··· ENTRIES PROVIDED ···
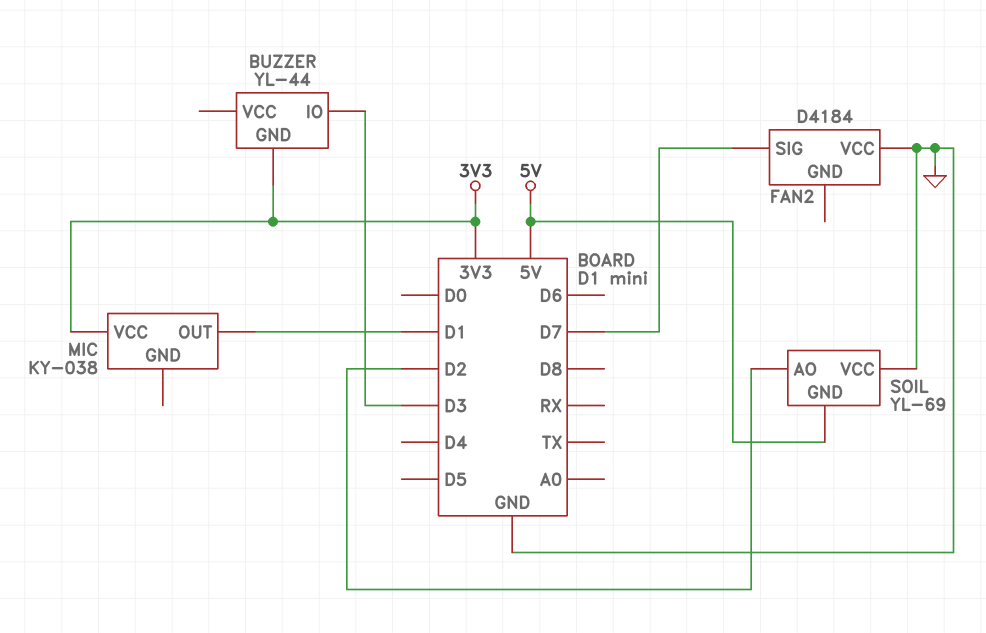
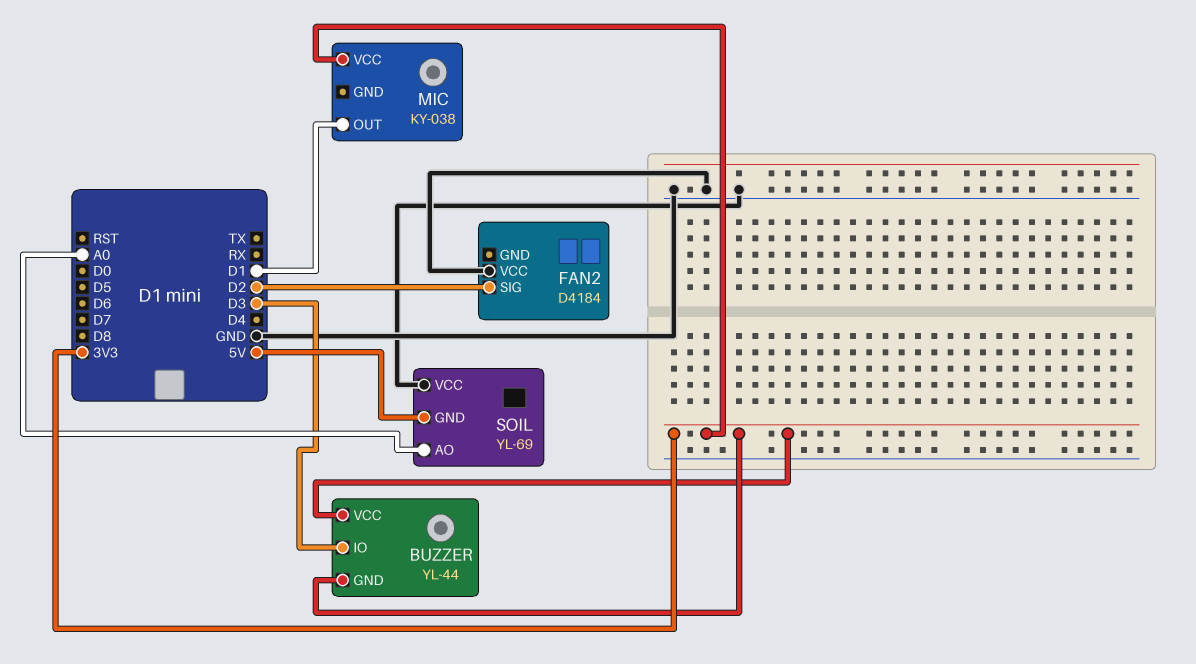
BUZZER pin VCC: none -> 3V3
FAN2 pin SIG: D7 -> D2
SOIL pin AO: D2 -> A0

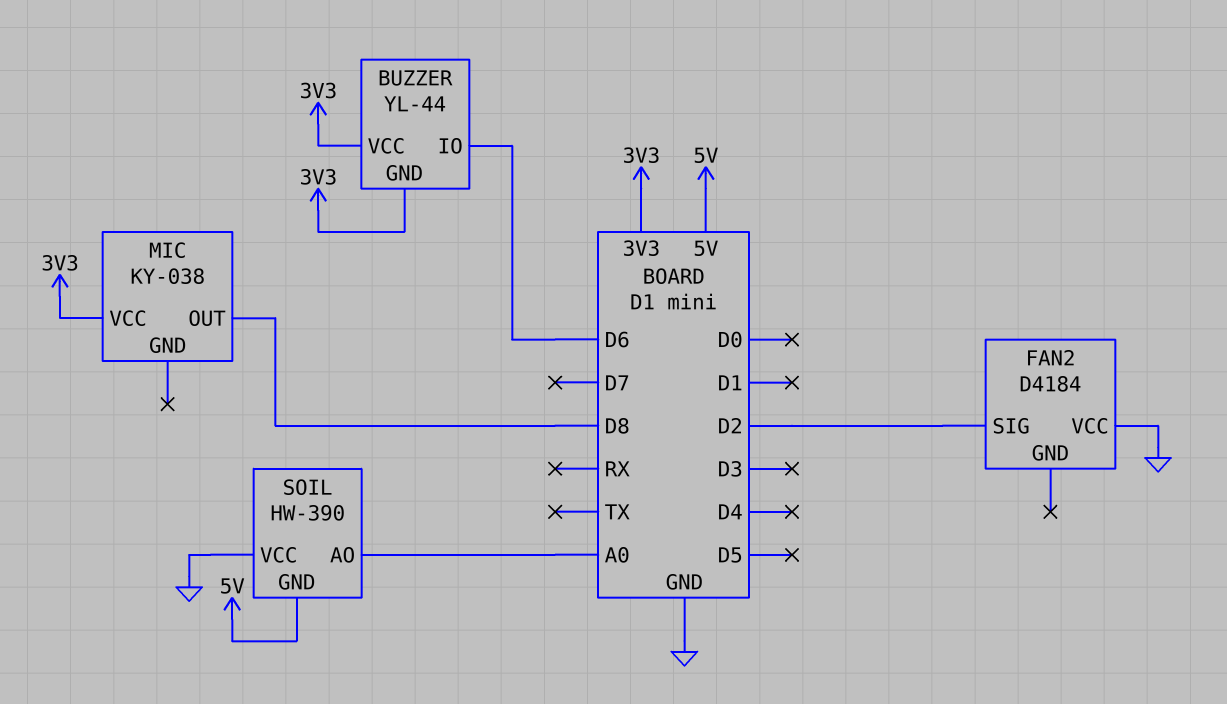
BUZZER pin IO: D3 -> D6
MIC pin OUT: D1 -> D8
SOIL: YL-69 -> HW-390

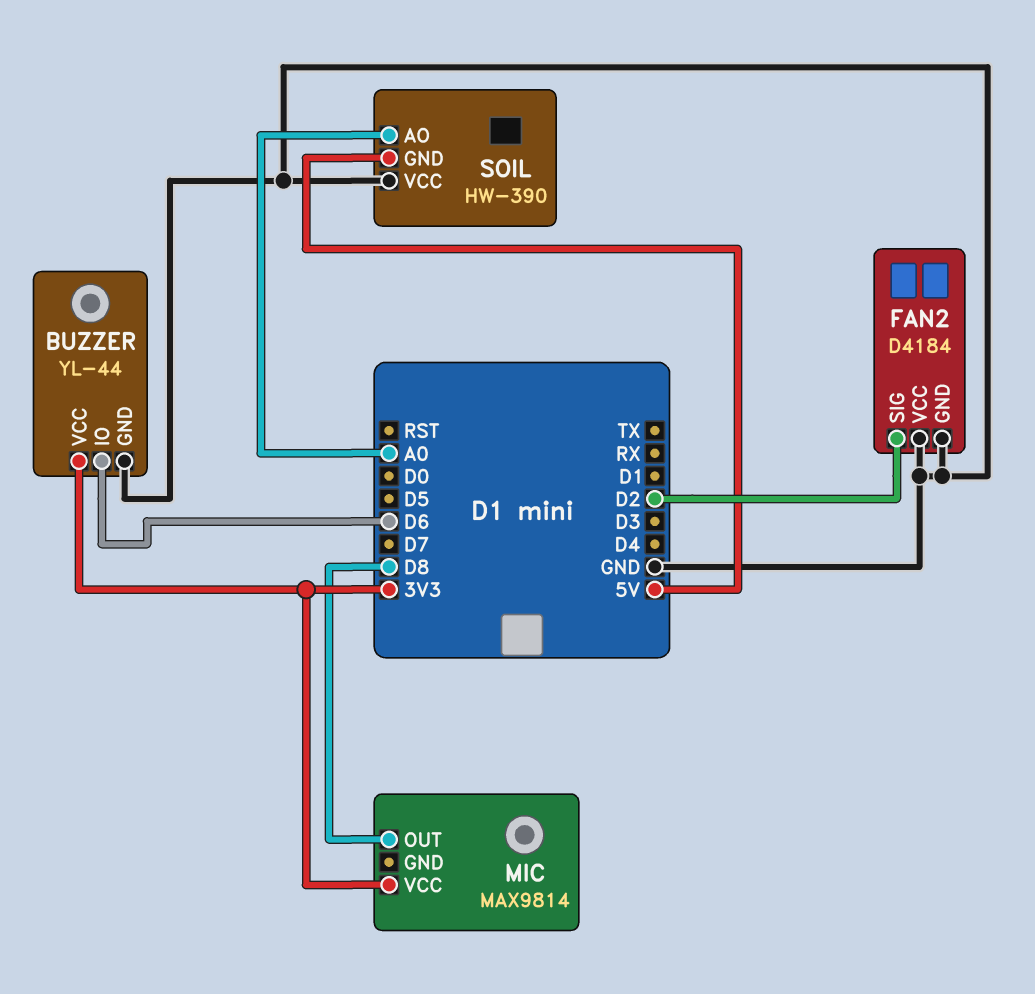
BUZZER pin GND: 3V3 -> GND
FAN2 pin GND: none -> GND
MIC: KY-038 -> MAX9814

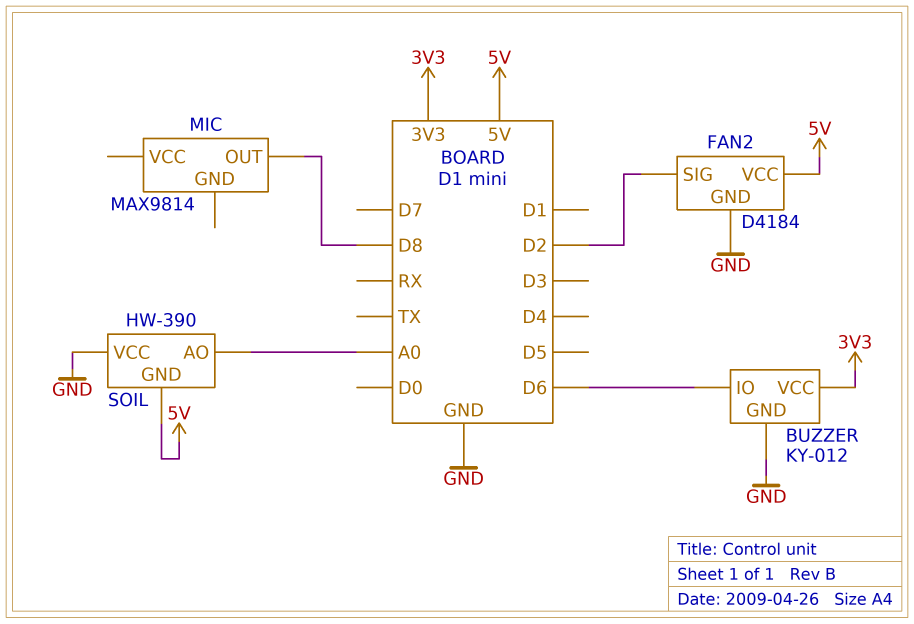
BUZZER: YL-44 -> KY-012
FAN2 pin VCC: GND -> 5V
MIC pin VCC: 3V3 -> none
···
Number of lines above with the word "none": state it alone.

3